• **DATA TO EXAMINE**:
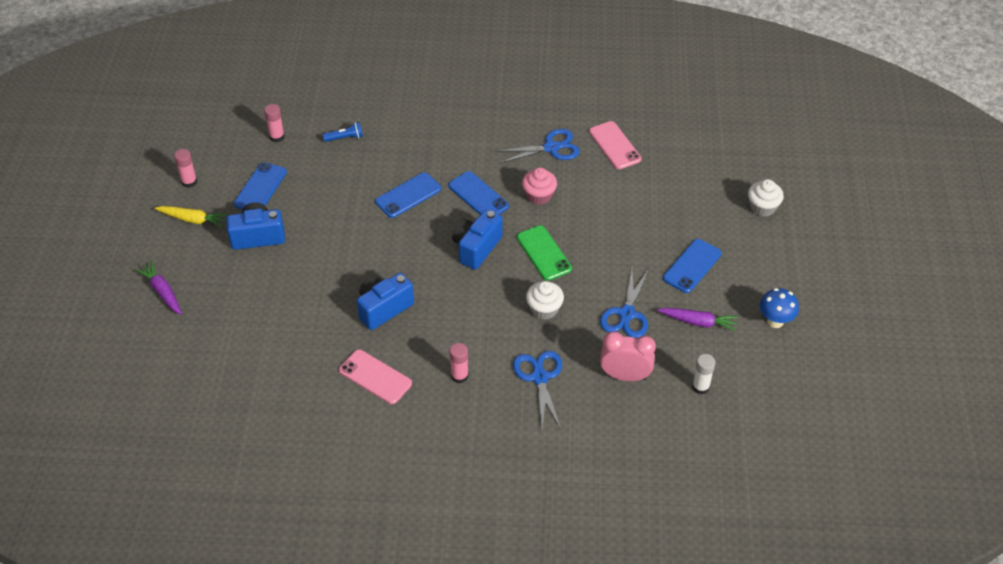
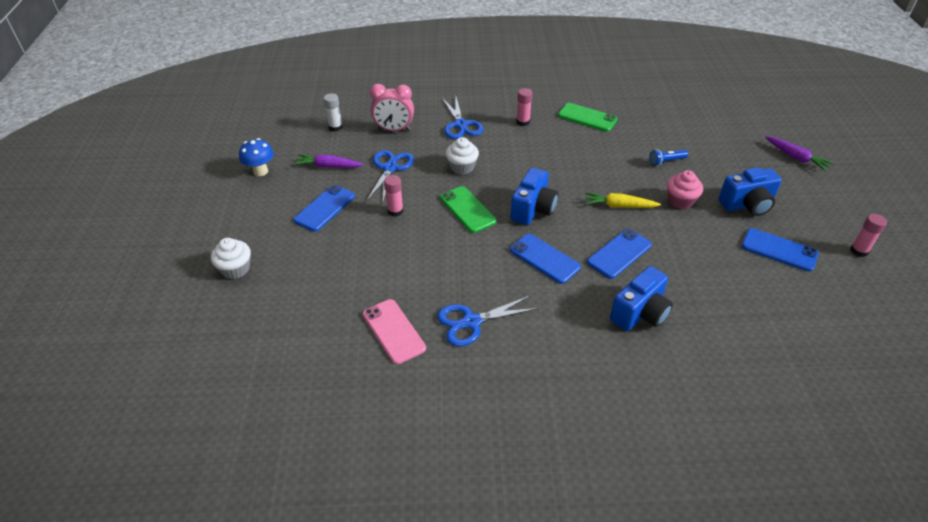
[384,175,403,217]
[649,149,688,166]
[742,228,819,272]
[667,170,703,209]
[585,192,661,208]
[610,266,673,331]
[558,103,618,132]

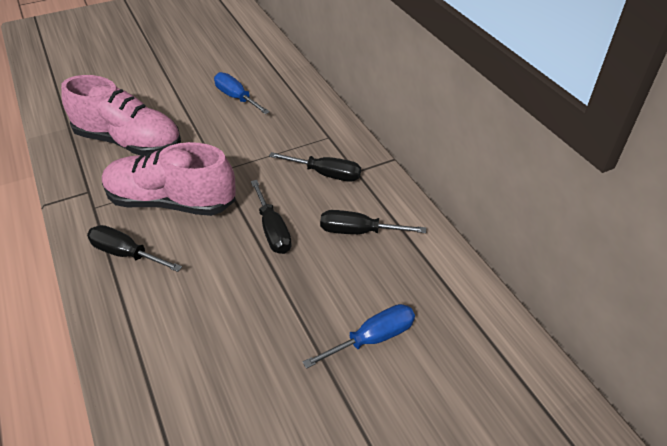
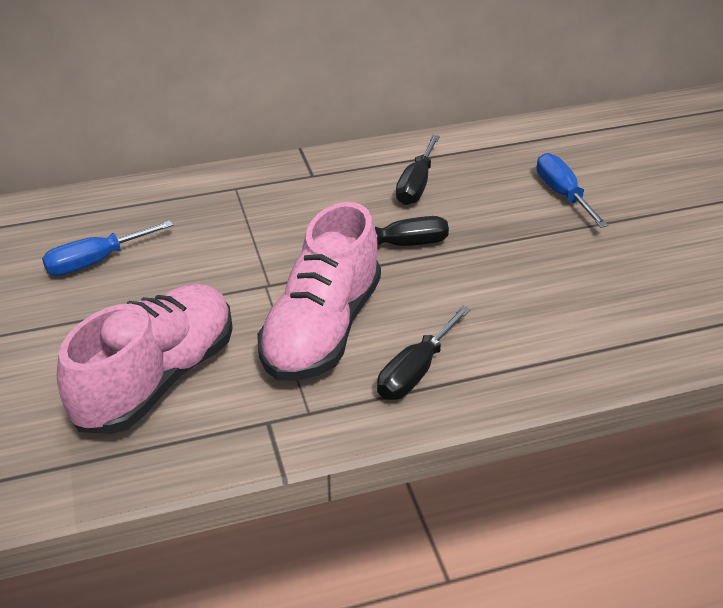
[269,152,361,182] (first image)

• **WORK INSTRUCTIONS**: Everything in the records above must be repeated exactly, except the pictures.

• **TASK OUTPUT**:
[384,175,403,217]
[649,149,688,166]
[742,228,819,272]
[667,170,703,209]
[585,192,661,208]
[610,266,673,331]
[558,103,618,132]

[269,152,361,182] (first image)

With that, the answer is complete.